───── PROVIDED RECORDS ─────

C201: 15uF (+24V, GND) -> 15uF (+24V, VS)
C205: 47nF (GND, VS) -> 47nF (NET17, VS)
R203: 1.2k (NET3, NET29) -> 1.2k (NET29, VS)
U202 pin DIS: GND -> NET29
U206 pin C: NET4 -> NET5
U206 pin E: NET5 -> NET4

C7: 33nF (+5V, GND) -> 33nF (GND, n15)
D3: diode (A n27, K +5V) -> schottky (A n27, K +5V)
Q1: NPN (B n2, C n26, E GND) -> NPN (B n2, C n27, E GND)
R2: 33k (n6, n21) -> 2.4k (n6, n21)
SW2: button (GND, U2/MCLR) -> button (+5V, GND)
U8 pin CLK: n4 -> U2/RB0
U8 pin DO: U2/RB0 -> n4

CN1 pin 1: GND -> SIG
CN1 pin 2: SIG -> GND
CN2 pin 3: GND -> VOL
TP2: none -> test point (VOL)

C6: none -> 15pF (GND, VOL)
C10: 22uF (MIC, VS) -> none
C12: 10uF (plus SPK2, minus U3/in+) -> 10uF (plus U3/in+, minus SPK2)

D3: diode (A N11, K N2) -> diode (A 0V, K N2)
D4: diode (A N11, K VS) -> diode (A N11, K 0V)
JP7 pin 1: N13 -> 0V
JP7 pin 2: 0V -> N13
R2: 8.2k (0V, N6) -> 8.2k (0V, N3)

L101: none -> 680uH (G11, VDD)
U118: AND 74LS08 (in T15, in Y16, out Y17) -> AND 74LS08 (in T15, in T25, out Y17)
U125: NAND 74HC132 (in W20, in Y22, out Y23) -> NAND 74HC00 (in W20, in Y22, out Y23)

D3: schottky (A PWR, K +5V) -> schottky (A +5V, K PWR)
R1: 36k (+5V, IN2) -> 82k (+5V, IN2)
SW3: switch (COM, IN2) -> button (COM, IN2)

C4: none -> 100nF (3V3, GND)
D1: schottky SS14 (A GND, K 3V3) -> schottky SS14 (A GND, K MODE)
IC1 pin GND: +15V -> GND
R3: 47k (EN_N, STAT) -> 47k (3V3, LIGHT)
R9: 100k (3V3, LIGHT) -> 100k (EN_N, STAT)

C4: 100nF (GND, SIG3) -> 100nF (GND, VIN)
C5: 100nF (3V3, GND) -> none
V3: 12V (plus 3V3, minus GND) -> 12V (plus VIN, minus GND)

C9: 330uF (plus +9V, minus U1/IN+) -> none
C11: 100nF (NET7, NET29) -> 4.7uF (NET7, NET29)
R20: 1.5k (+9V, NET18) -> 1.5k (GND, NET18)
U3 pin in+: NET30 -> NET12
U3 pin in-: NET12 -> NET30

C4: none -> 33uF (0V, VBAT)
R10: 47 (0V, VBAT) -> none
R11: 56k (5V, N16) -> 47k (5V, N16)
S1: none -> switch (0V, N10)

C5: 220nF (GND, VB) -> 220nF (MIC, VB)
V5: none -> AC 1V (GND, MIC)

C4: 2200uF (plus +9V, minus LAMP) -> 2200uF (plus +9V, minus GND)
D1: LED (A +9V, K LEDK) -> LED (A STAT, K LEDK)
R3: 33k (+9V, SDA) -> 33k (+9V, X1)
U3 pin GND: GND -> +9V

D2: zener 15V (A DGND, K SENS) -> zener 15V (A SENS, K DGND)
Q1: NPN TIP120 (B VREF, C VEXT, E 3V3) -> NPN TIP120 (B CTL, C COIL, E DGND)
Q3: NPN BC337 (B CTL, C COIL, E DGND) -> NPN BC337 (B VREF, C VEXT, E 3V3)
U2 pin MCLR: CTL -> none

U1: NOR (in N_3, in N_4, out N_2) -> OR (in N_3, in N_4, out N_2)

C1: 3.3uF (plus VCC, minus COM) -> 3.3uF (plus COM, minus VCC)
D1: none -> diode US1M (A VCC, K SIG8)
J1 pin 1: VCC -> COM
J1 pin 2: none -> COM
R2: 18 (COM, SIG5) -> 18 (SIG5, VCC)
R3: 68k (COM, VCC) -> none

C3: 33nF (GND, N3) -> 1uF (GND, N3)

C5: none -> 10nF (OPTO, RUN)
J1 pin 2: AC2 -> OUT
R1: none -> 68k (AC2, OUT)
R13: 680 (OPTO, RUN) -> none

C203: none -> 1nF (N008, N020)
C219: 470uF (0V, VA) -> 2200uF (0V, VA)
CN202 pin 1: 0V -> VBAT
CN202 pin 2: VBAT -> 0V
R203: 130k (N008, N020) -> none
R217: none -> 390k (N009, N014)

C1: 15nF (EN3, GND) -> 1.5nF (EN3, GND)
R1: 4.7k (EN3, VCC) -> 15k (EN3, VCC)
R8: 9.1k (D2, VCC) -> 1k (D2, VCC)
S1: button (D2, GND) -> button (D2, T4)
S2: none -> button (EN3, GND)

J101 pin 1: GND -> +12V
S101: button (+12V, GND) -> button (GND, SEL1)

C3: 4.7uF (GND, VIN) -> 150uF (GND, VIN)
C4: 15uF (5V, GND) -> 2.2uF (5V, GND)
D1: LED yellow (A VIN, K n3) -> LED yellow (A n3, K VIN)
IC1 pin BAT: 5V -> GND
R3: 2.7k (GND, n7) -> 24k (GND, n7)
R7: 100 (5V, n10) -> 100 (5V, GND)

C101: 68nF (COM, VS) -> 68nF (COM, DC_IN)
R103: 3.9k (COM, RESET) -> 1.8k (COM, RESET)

─────

WORK TO BE COMPLETED = Give back, exactly and with nothing added, the lines from the line containing "D1: LED yellow" through the final line of the records above, both of them included.

OUTPUT OF THE EXERCISE =
D1: LED yellow (A VIN, K n3) -> LED yellow (A n3, K VIN)
IC1 pin BAT: 5V -> GND
R3: 2.7k (GND, n7) -> 24k (GND, n7)
R7: 100 (5V, n10) -> 100 (5V, GND)

C101: 68nF (COM, VS) -> 68nF (COM, DC_IN)
R103: 3.9k (COM, RESET) -> 1.8k (COM, RESET)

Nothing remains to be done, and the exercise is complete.